- **REQUIRED WORK**: Output exactly the lines from the one holding "P4 pin 1: VLOAD2 -> none" through the final line of the entries.

* * * * * * *

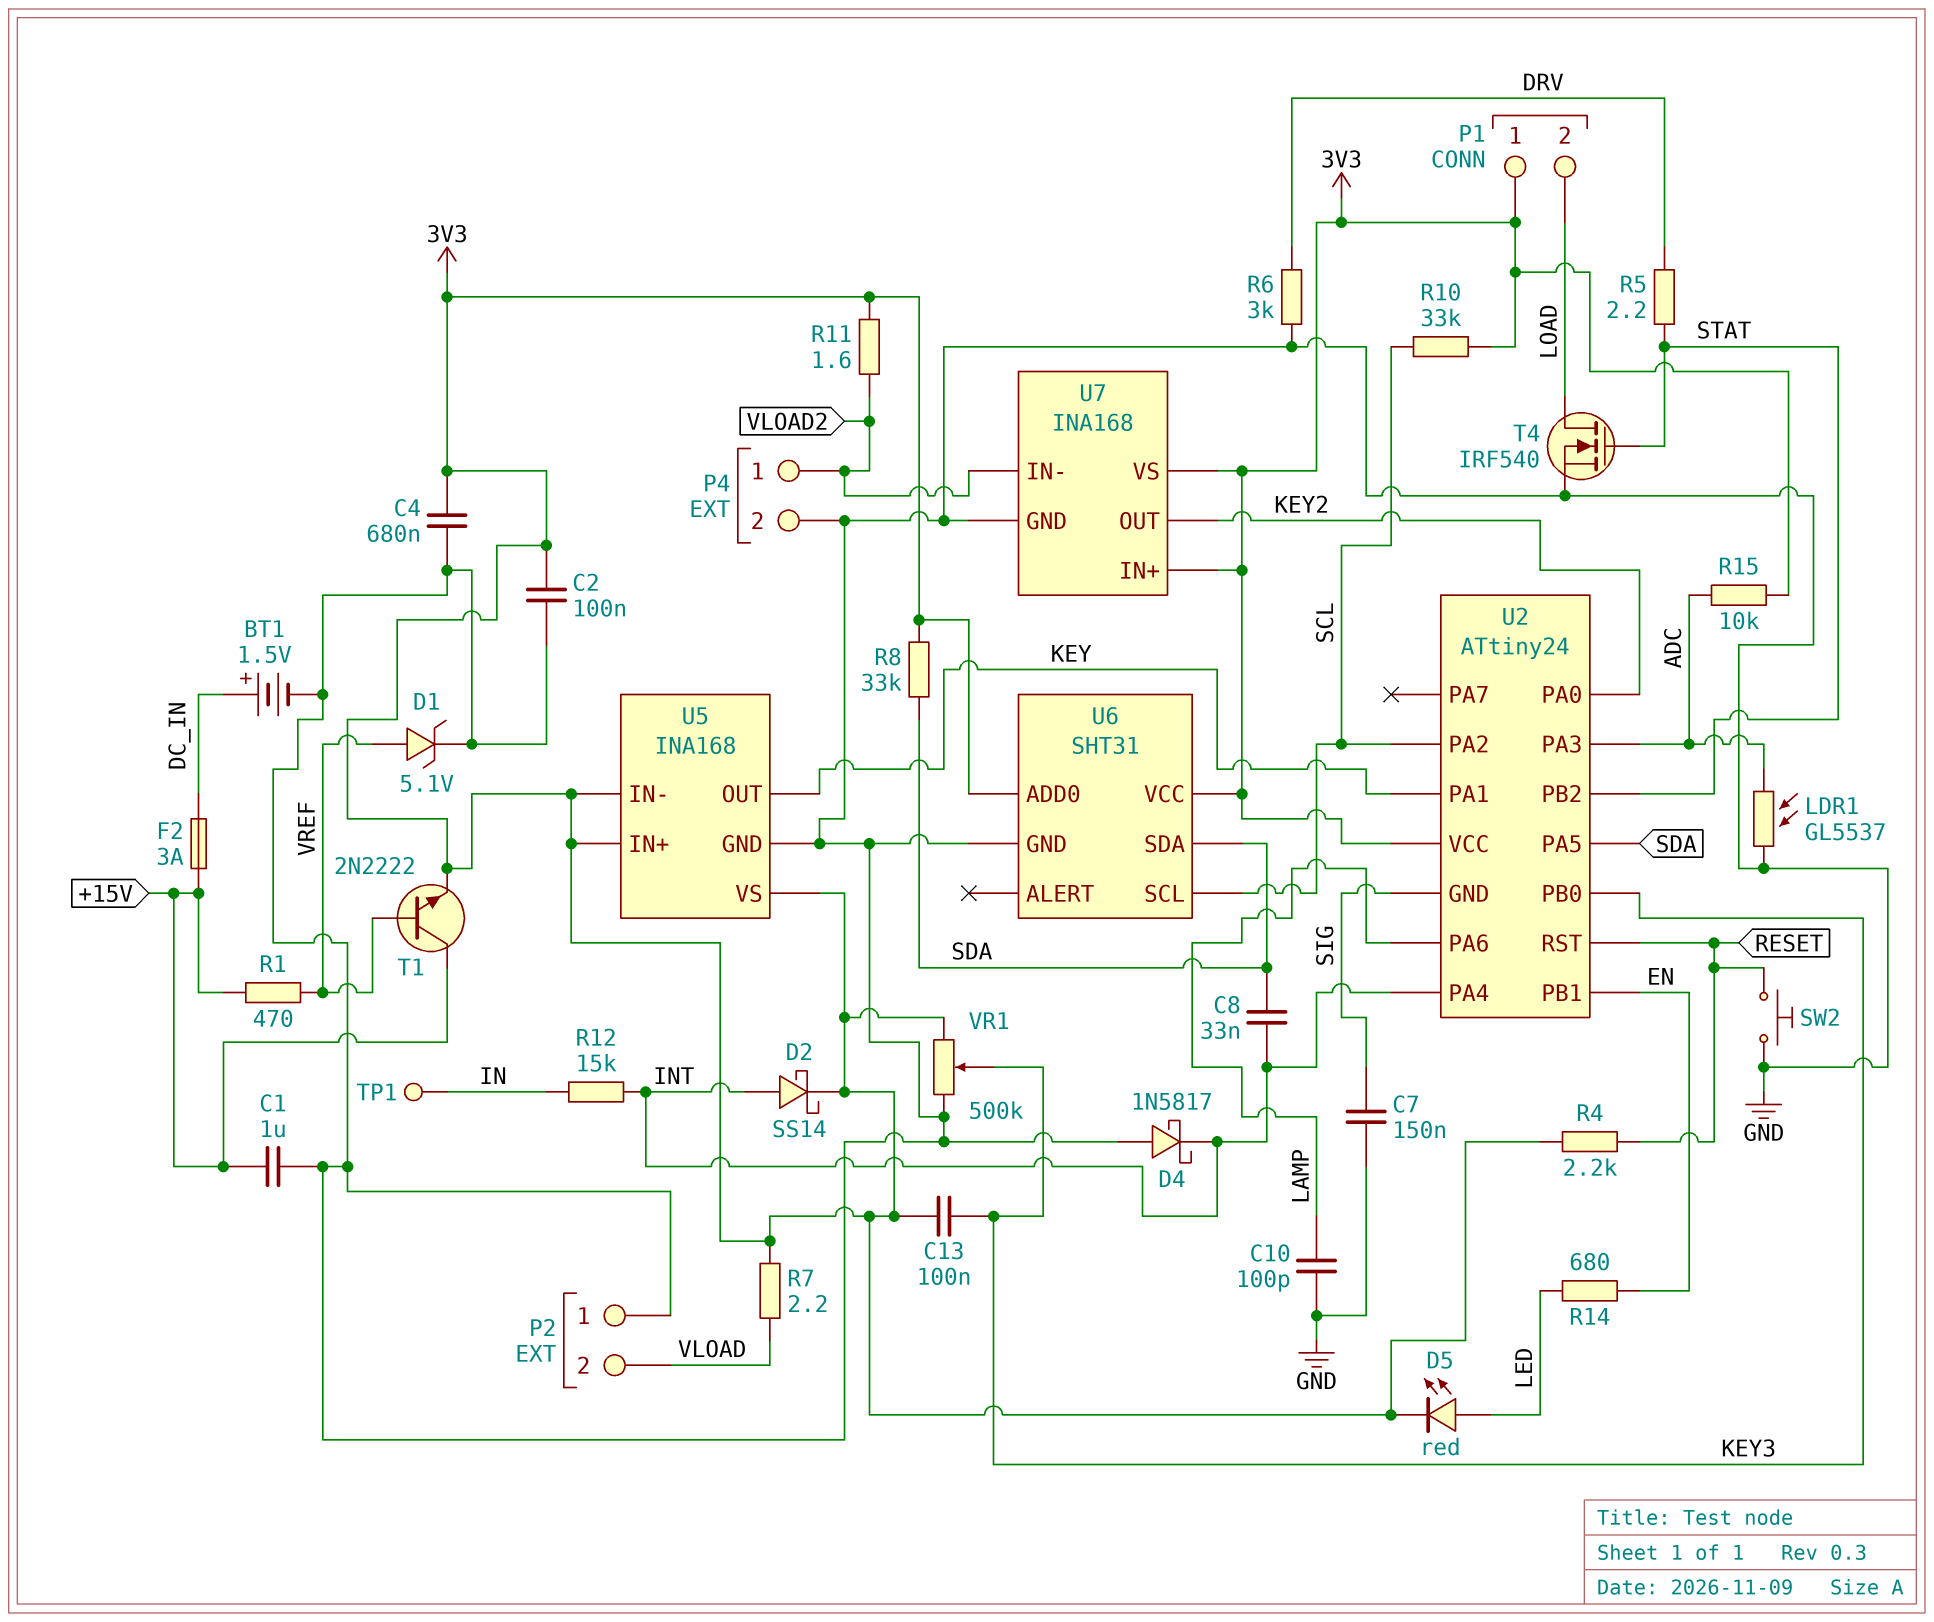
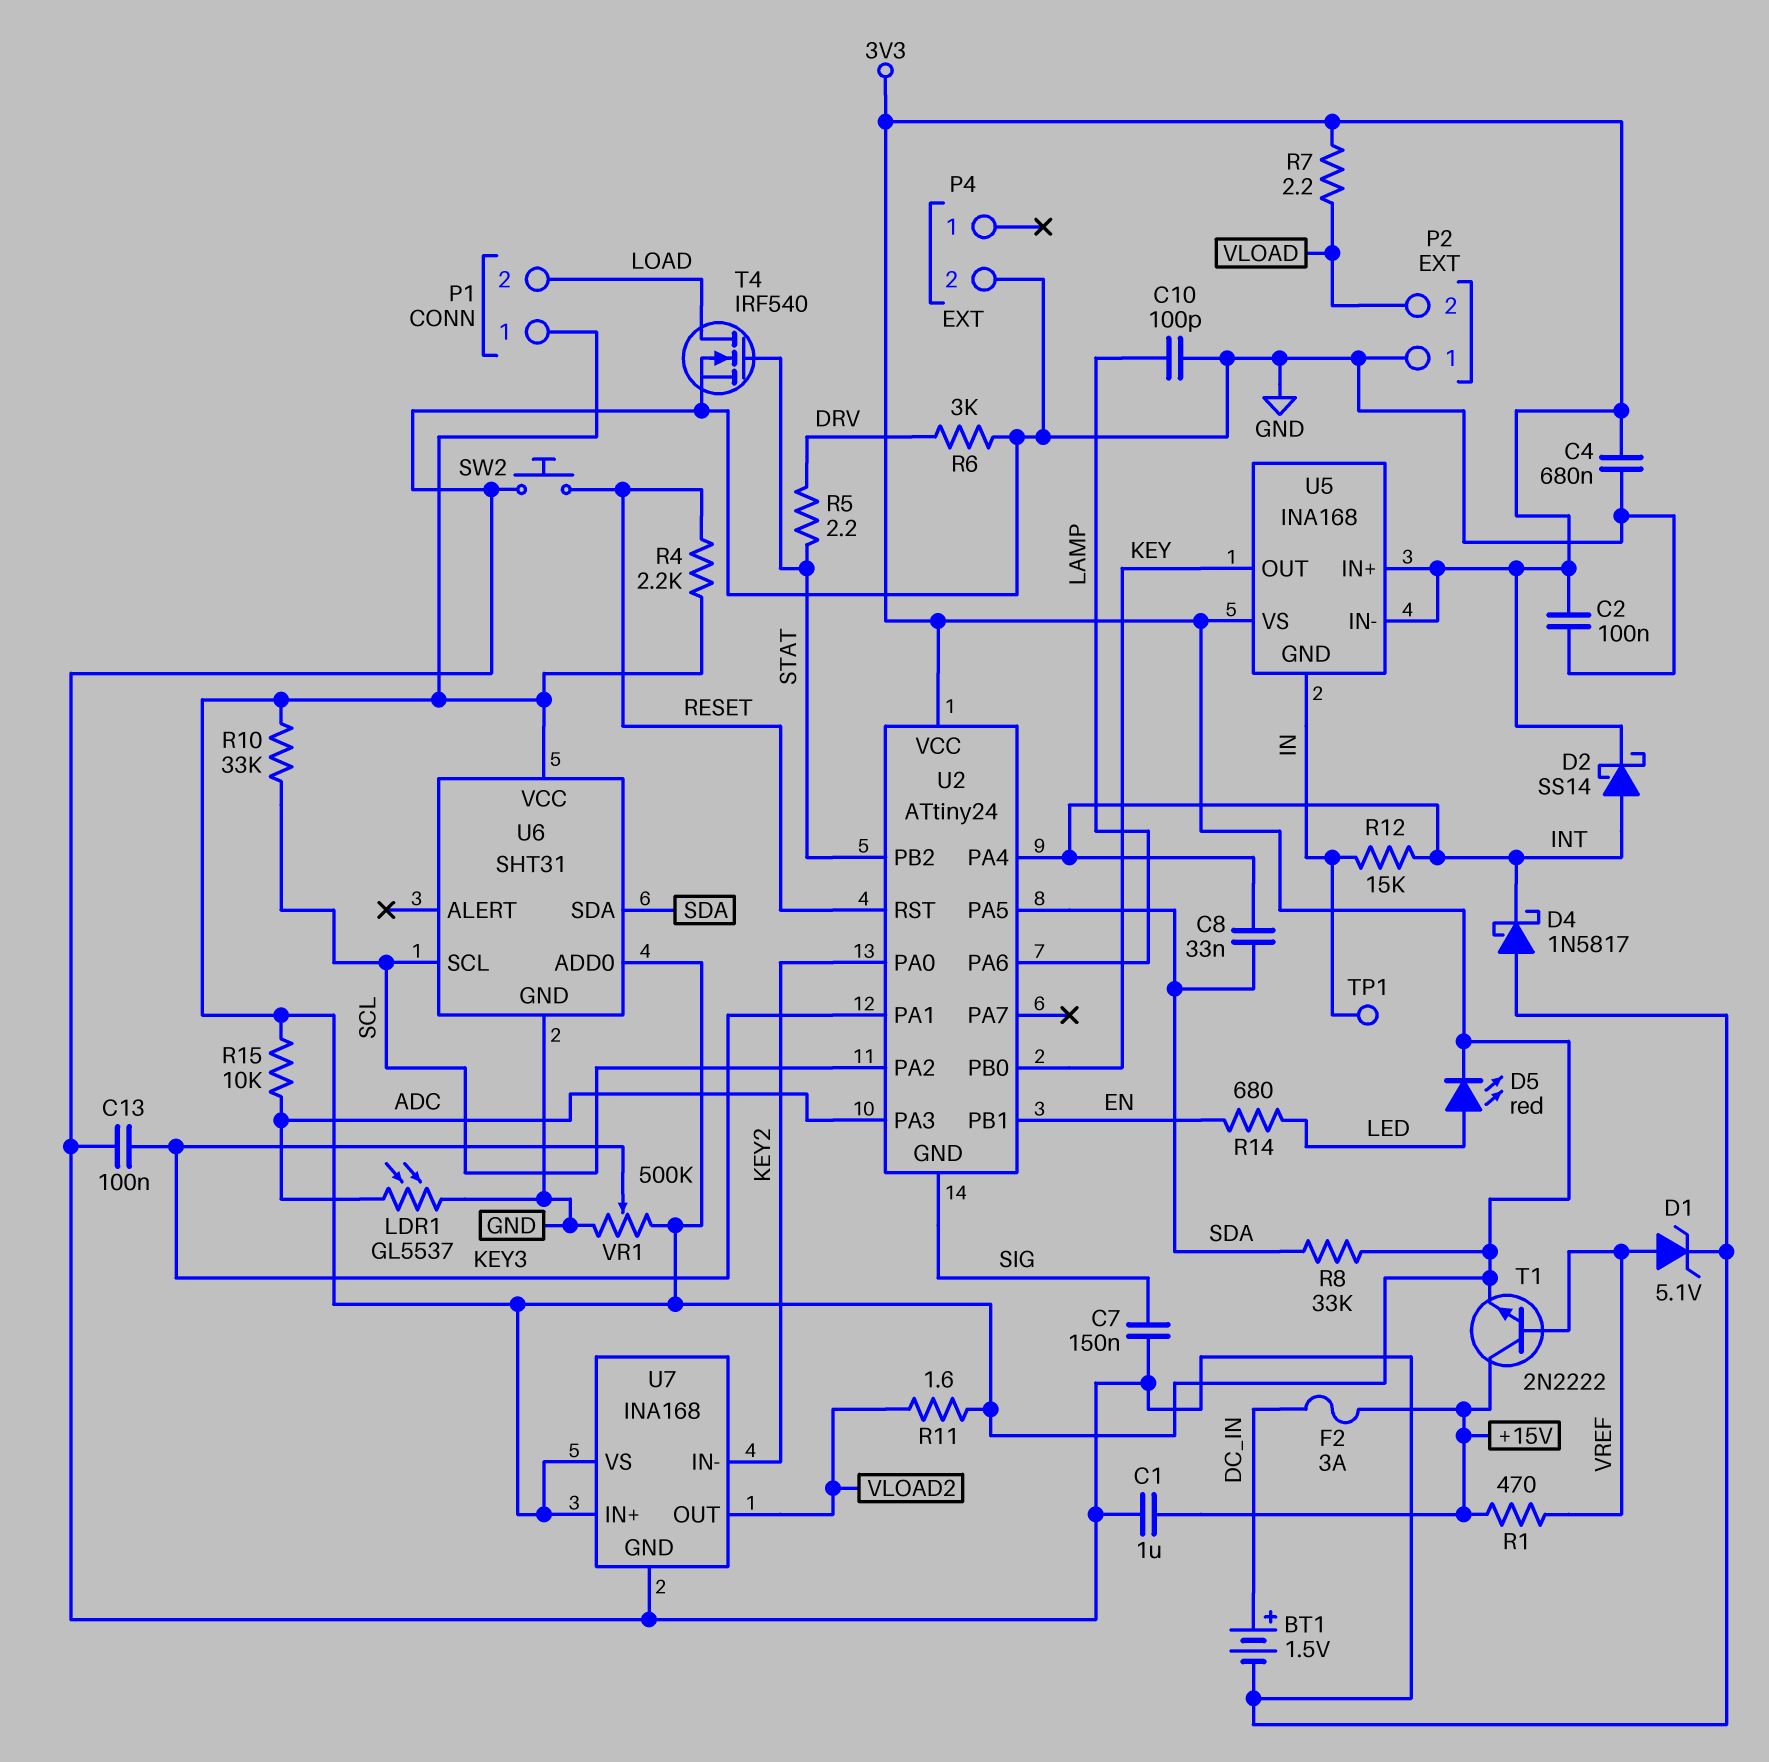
C13: 100nF (3V3, KEY3) -> 100nF (GND, KEY3)
P4 pin 1: VLOAD2 -> none
U2 pin PA1: KEY -> KEY3
U2 pin PB0: KEY3 -> KEY
U5 pin GND: GND -> IN
U7 pin IN-: VLOAD2 -> KEY2
U7 pin OUT: KEY2 -> VLOAD2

* * * * * * *

- **SOLUTION TO THIS PROBLEM**:
P4 pin 1: VLOAD2 -> none
U2 pin PA1: KEY -> KEY3
U2 pin PB0: KEY3 -> KEY
U5 pin GND: GND -> IN
U7 pin IN-: VLOAD2 -> KEY2
U7 pin OUT: KEY2 -> VLOAD2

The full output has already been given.